START Data for this task

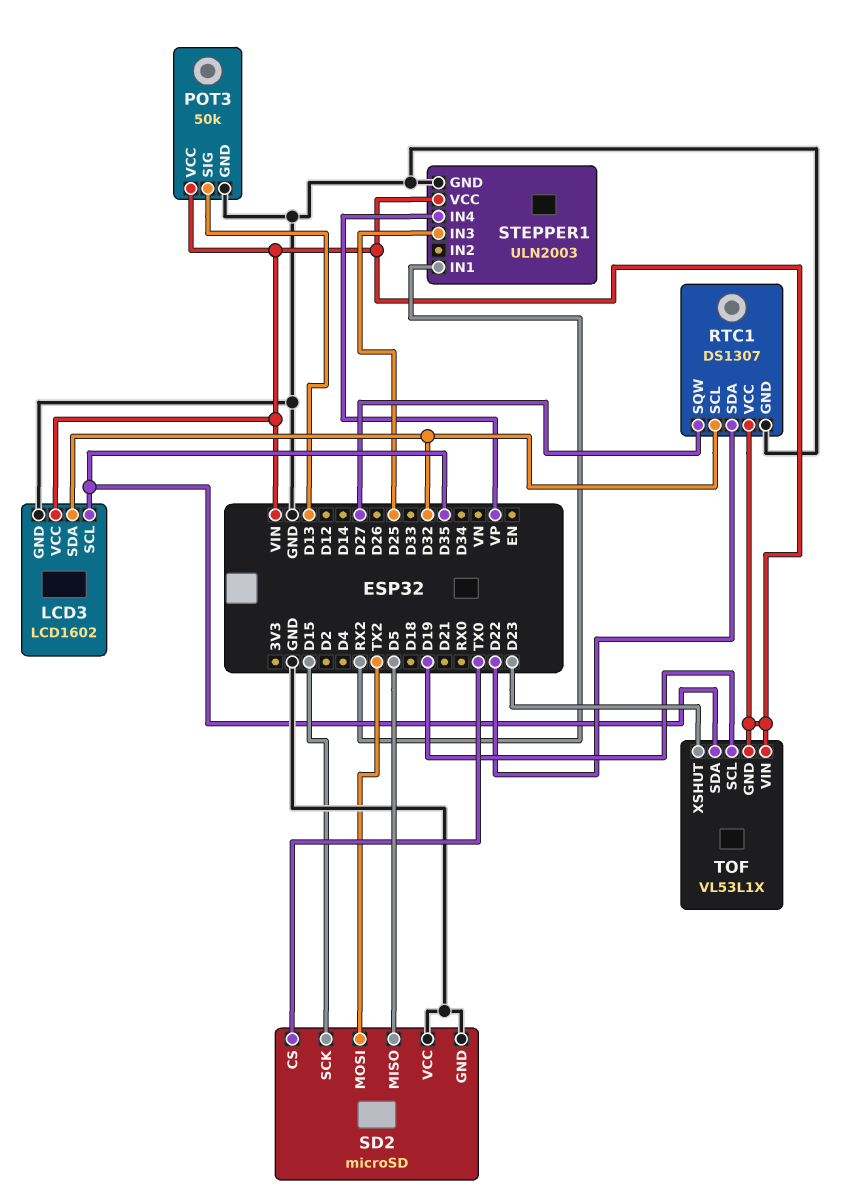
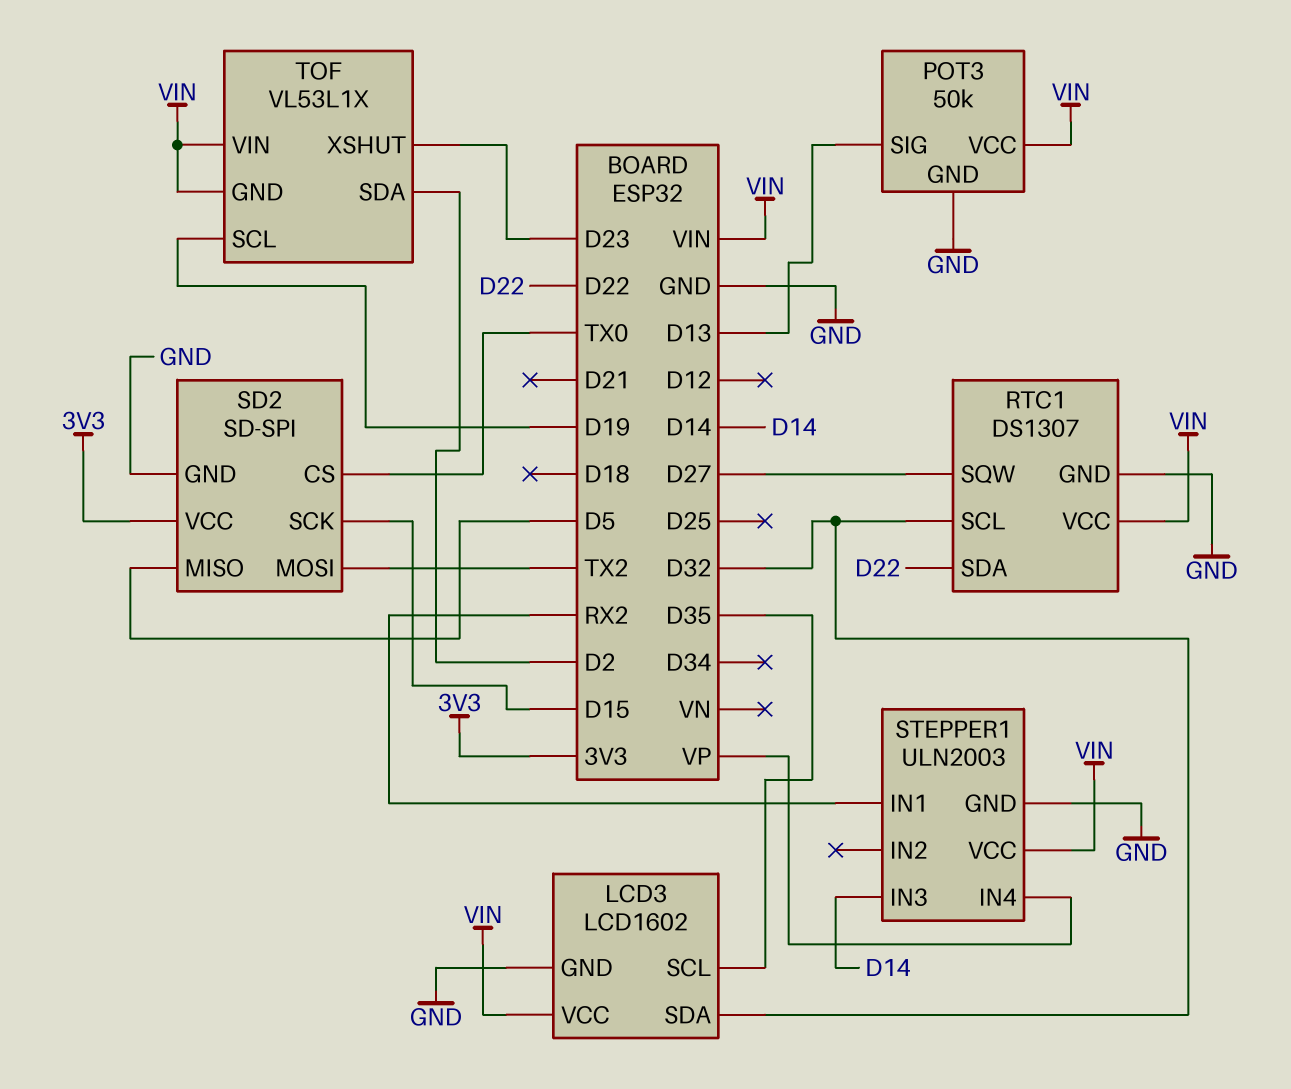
SD2: microSD -> SD-SPI
SD2 pin VCC: GND -> 3V3
STEPPER1 pin IN3: D25 -> D14
TOF pin SDA: D35 -> D2

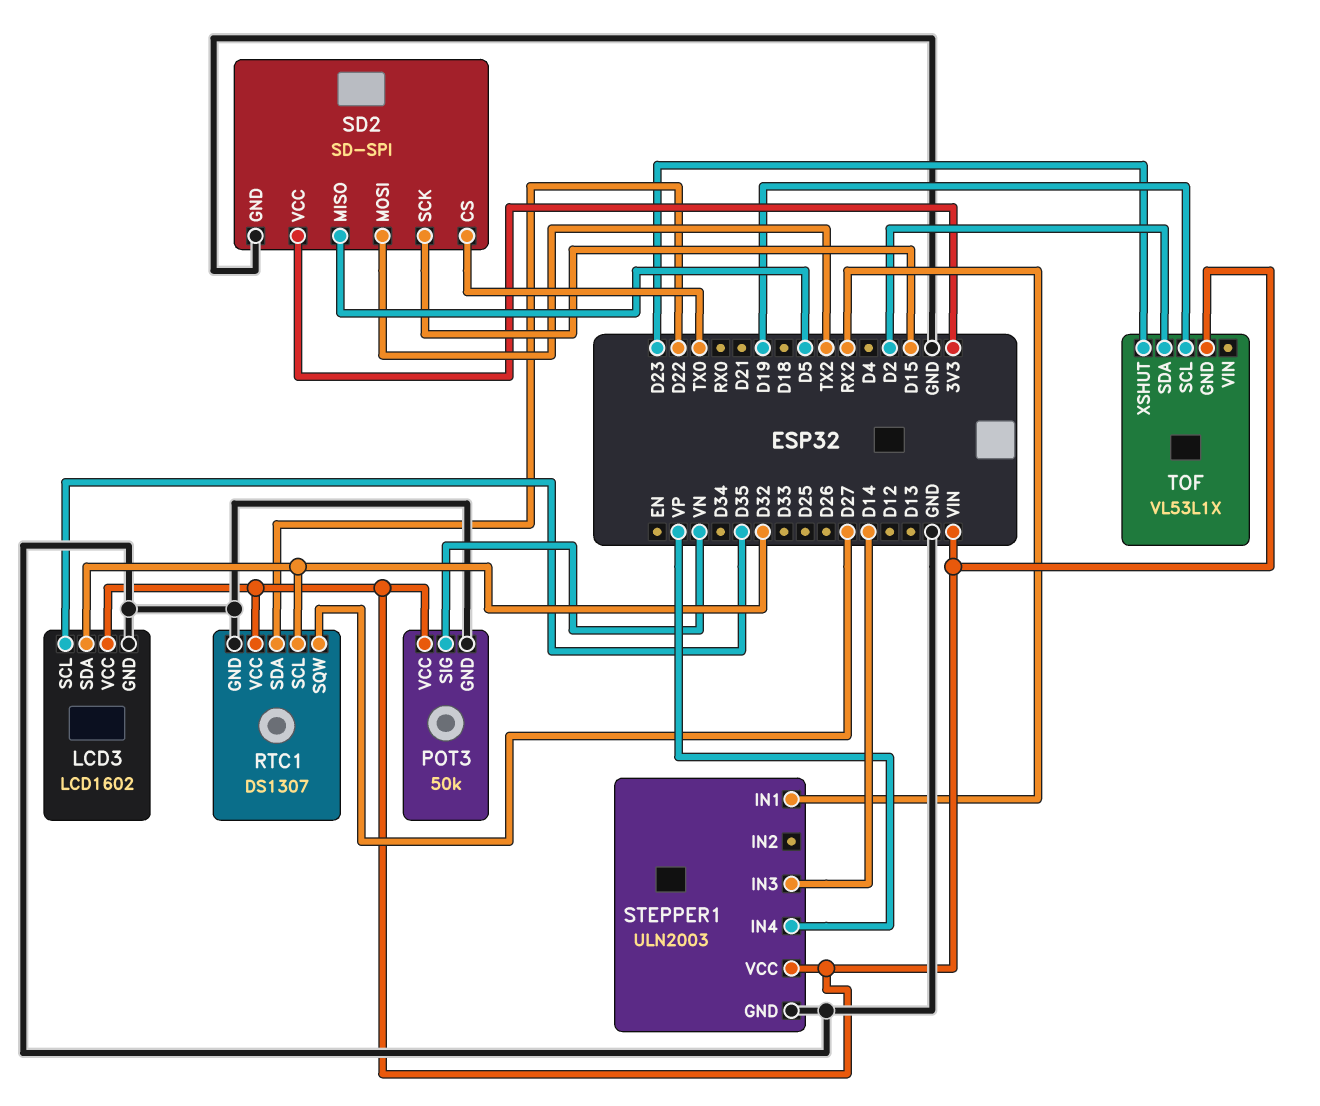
POT3 pin SIG: D13 -> VN
TOF pin VIN: VIN -> none

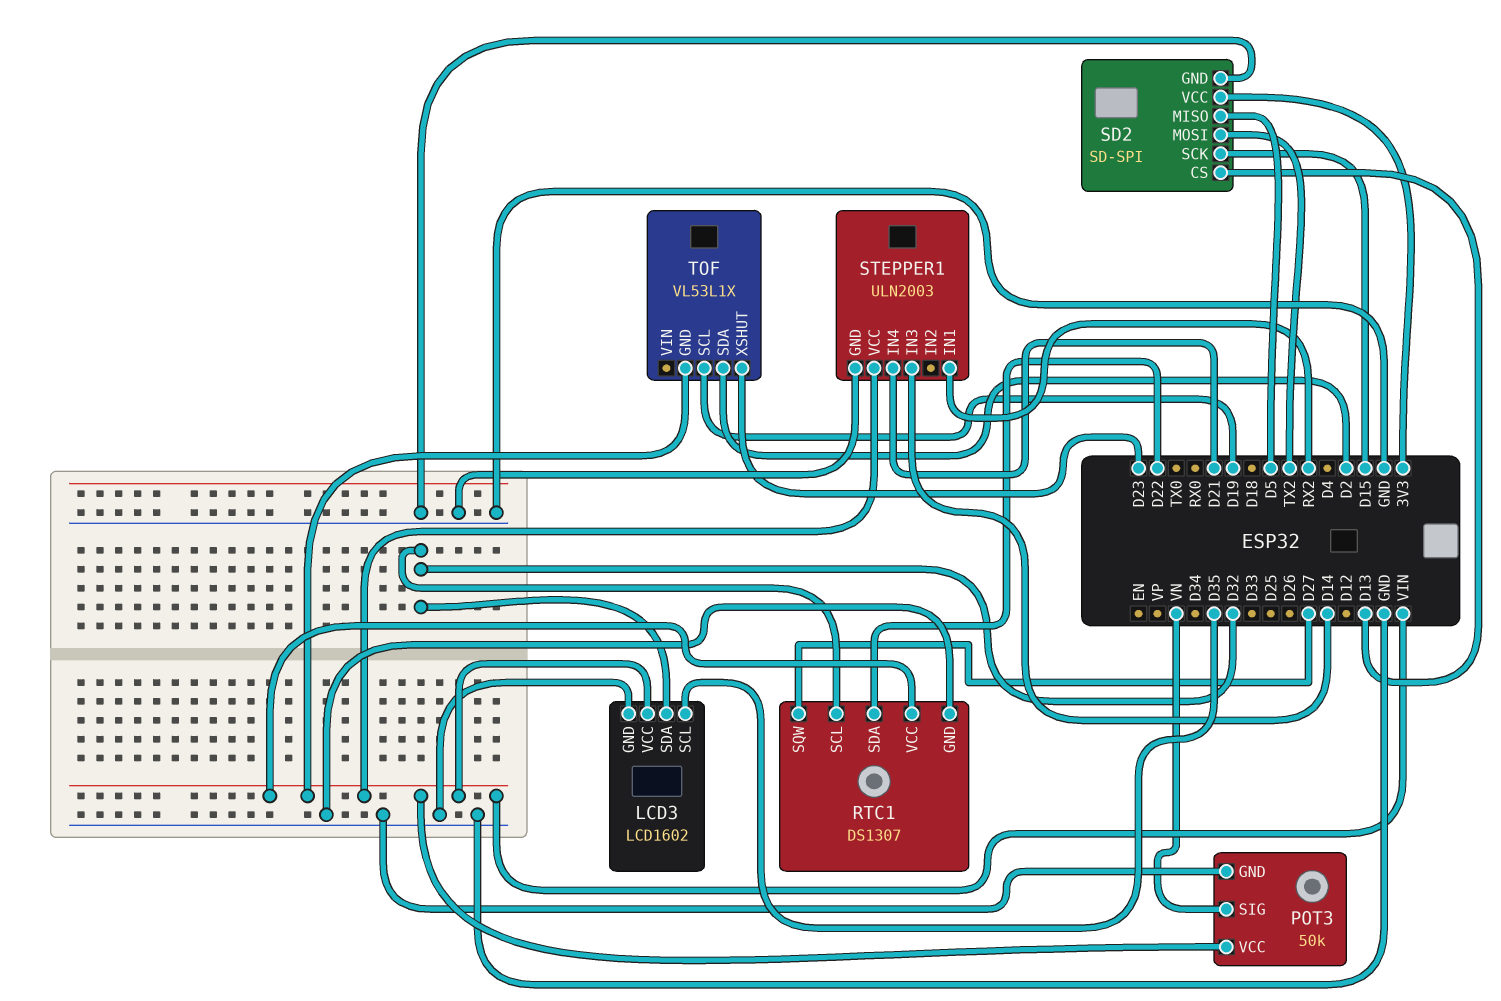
SD2 pin CS: TX0 -> D13
STEPPER1 pin IN4: VP -> D21

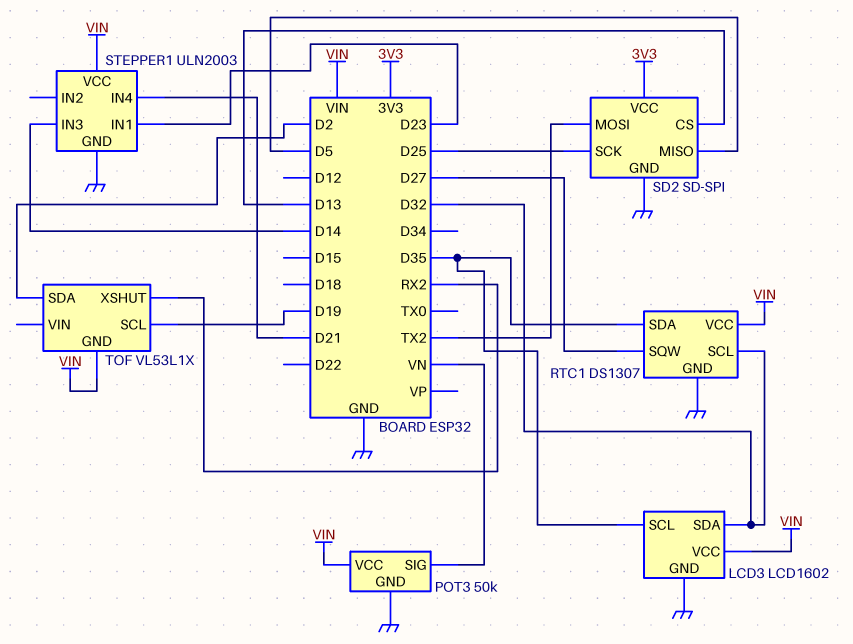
RTC1 pin SDA: D22 -> D35
SD2 pin SCK: D15 -> D25
STEPPER1 pin IN1: RX2 -> D23
TOF pin XSHUT: D23 -> RX2

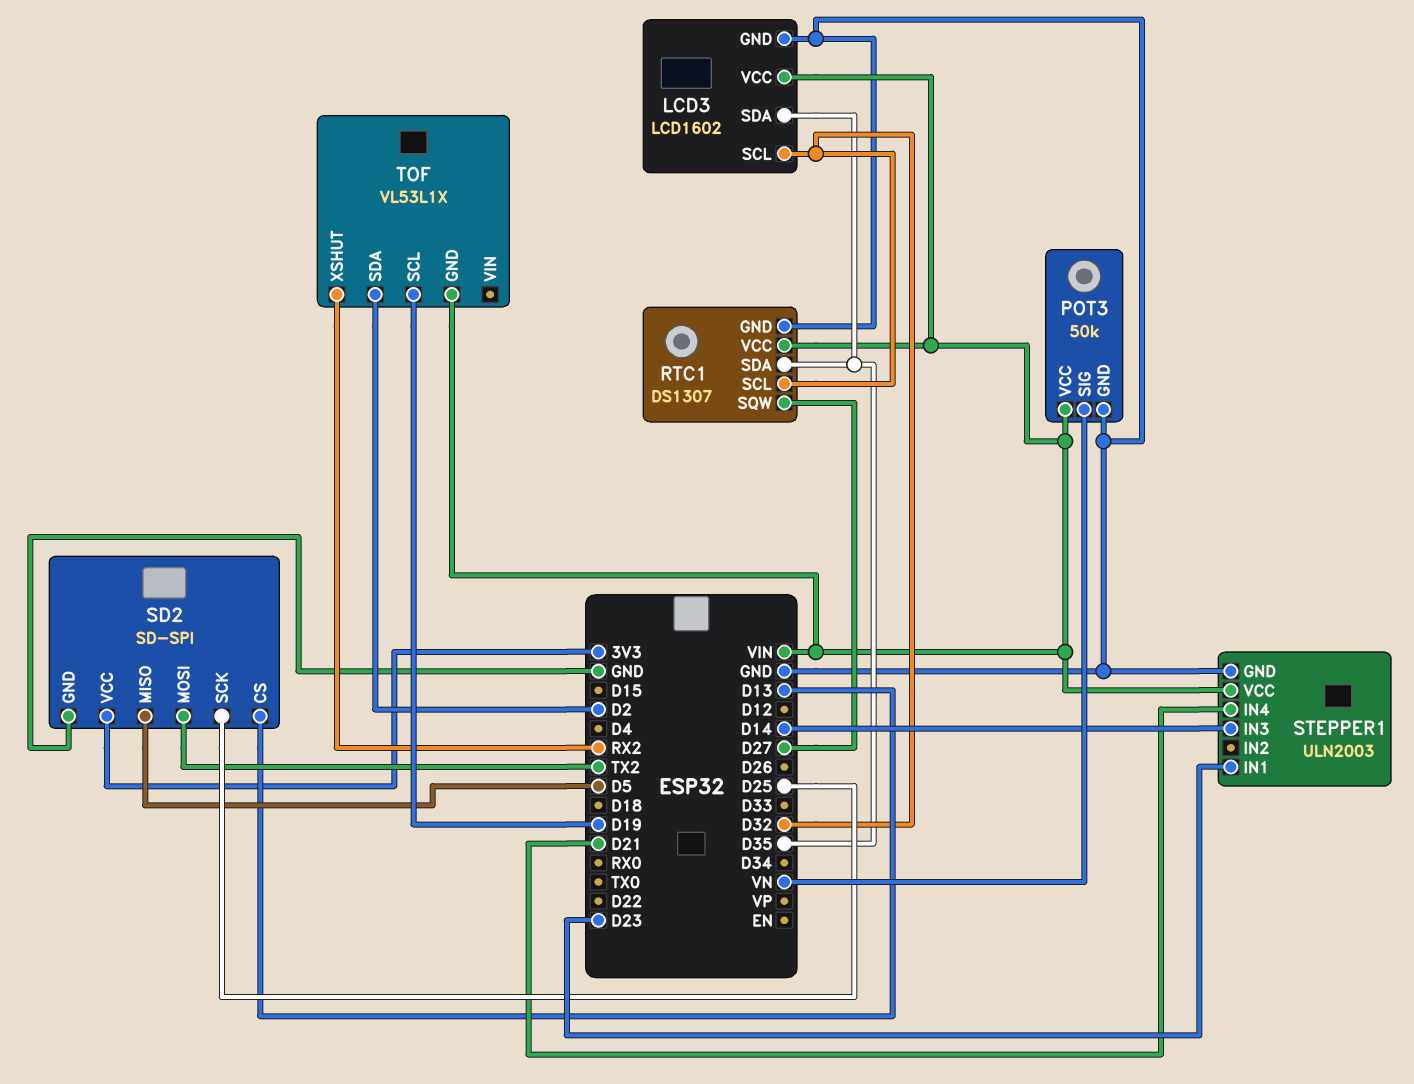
LCD3 pin SCL: D35 -> D32
LCD3 pin SDA: D32 -> D35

END Data for this task

What you will do - It would help to have the listing above repeated exactly, with all images removed.

Final answer -
SD2: microSD -> SD-SPI
SD2 pin VCC: GND -> 3V3
STEPPER1 pin IN3: D25 -> D14
TOF pin SDA: D35 -> D2

POT3 pin SIG: D13 -> VN
TOF pin VIN: VIN -> none

SD2 pin CS: TX0 -> D13
STEPPER1 pin IN4: VP -> D21

RTC1 pin SDA: D22 -> D35
SD2 pin SCK: D15 -> D25
STEPPER1 pin IN1: RX2 -> D23
TOF pin XSHUT: D23 -> RX2

LCD3 pin SCL: D35 -> D32
LCD3 pin SDA: D32 -> D35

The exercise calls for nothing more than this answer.